Exercise directions
What you submit must be an exact copy of the listing below, with no images in it.

Provided information
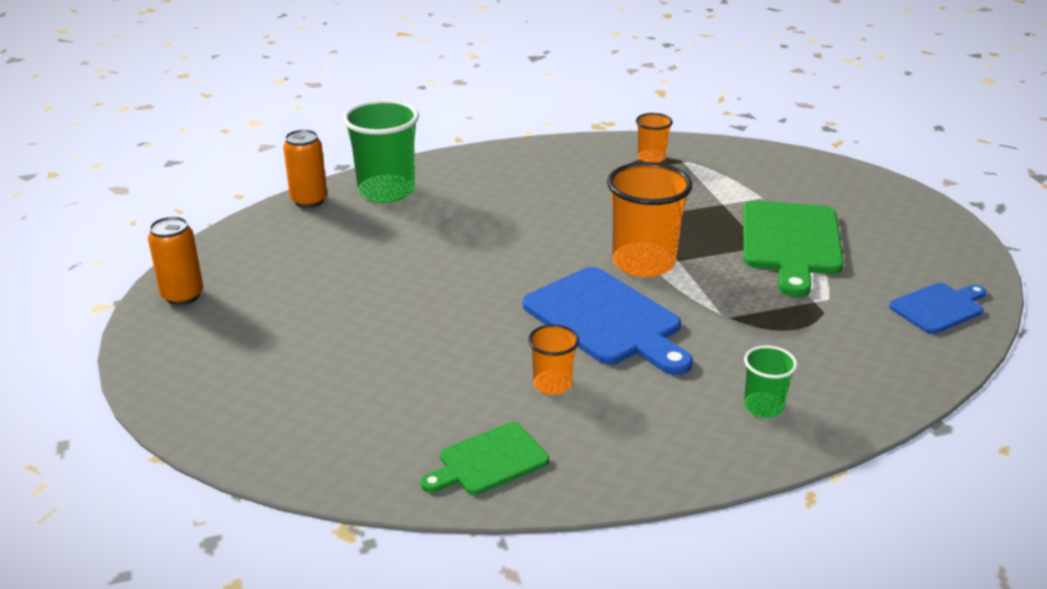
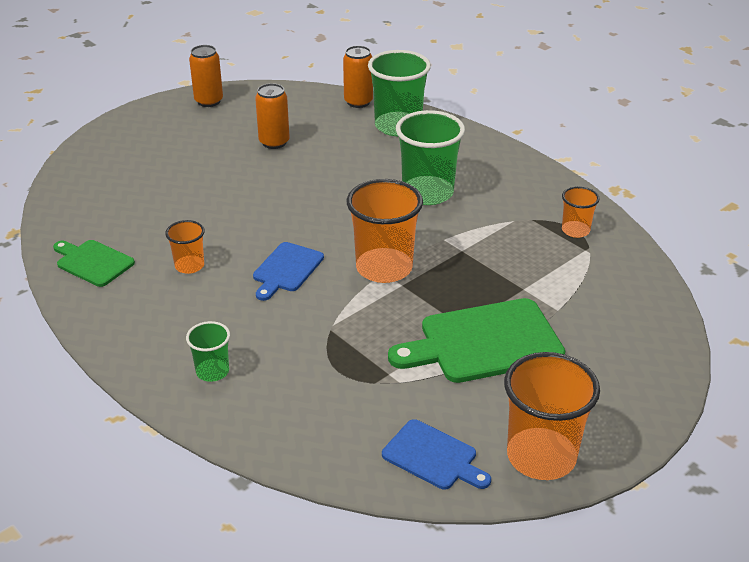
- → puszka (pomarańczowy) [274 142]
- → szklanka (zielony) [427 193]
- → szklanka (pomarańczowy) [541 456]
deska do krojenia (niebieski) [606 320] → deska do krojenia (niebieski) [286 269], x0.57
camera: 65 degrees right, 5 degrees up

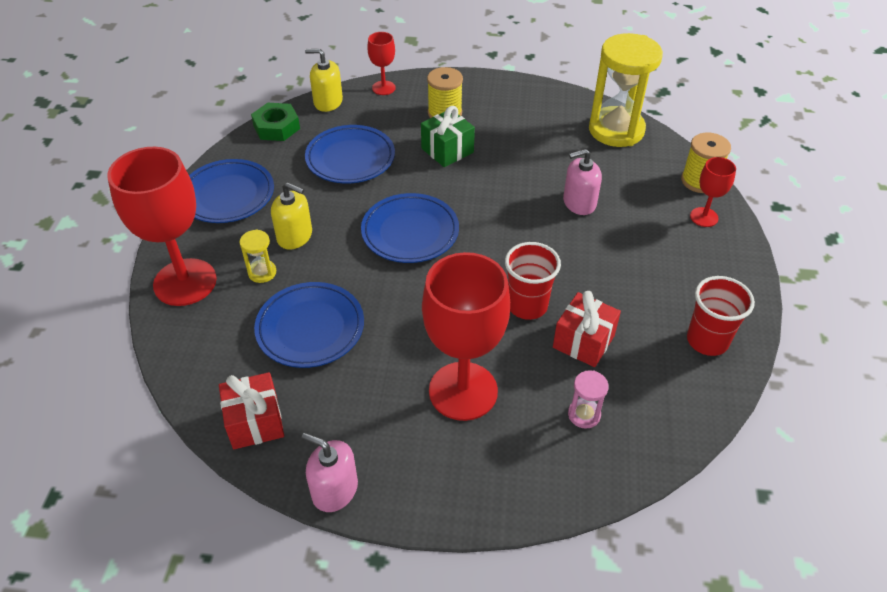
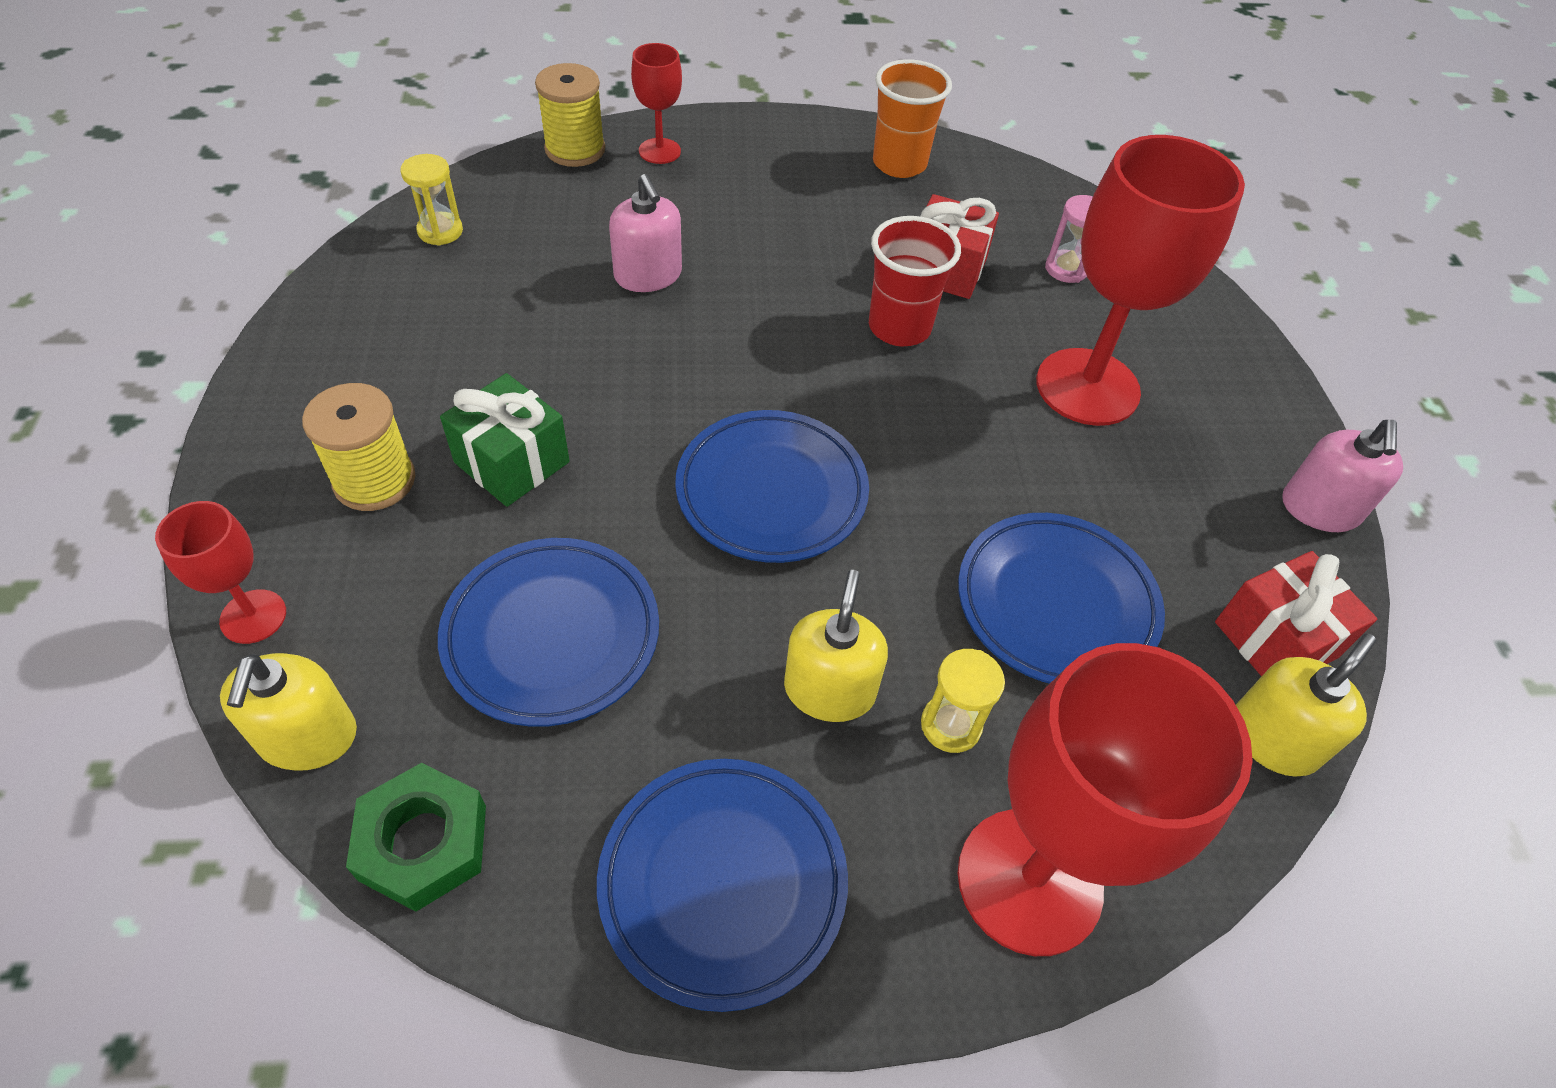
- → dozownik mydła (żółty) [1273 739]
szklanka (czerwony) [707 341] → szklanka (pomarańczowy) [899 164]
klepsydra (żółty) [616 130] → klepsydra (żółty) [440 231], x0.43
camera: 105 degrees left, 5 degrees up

The answer
- → puszka (pomarańczowy) [274 142]
- → szklanka (zielony) [427 193]
- → szklanka (pomarańczowy) [541 456]
deska do krojenia (niebieski) [606 320] → deska do krojenia (niebieski) [286 269], x0.57
camera: 65 degrees right, 5 degrees up

- → dozownik mydła (żółty) [1273 739]
szklanka (czerwony) [707 341] → szklanka (pomarańczowy) [899 164]
klepsydra (żółty) [616 130] → klepsydra (żółty) [440 231], x0.43
camera: 105 degrees left, 5 degrees up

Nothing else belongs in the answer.